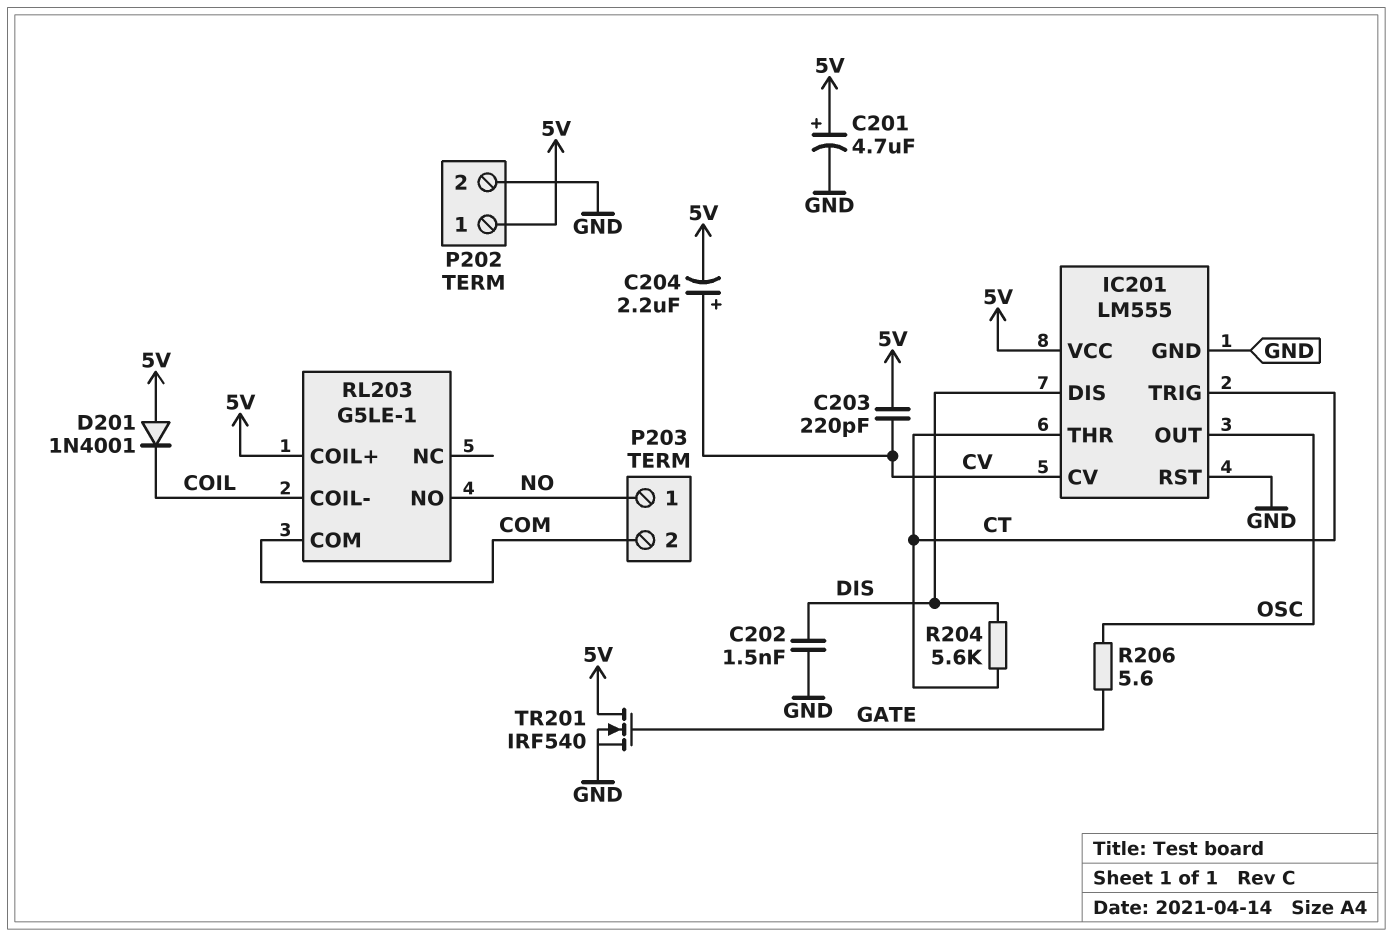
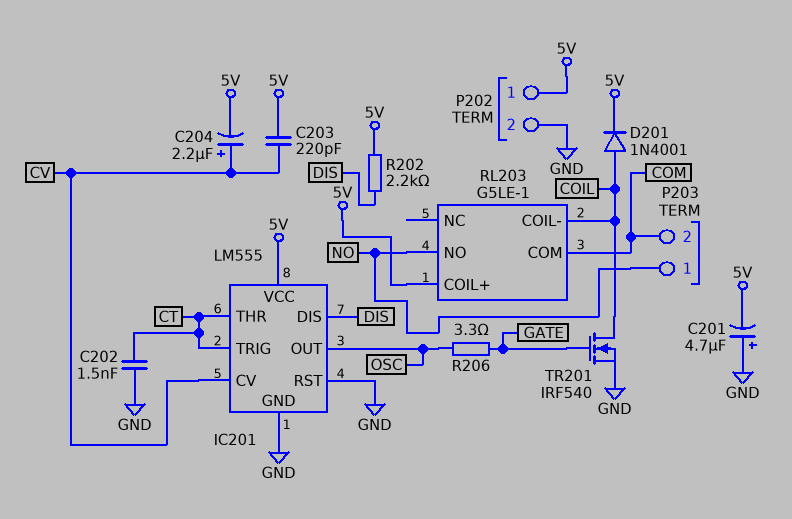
C201: 4.7uF (plus 5V, minus GND) -> 4.7uF (plus GND, minus 5V)
C202: 1.5nF (DIS, GND) -> 1.5nF (CT, GND)
D201: diode 1N4001 (A 5V, K COIL) -> diode 1N4001 (A COIL, K 5V)
R202: none -> 2.2k (5V, DIS)
R204: 5.6k (CT, DIS) -> none
R206: 5.6 (GATE, OSC) -> 3.3 (GATE, OSC)
TR201: NMOS IRF540 (G GATE, D 5V, S GND) -> NMOS IRF540 (G GATE, D COIL, S GND)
━━━━━━━━
WHAT TO DO:
From the records given above, copy all lines containing "none".

RESULT OF THIS TASK:
R202: none -> 2.2k (5V, DIS)
R204: 5.6k (CT, DIS) -> none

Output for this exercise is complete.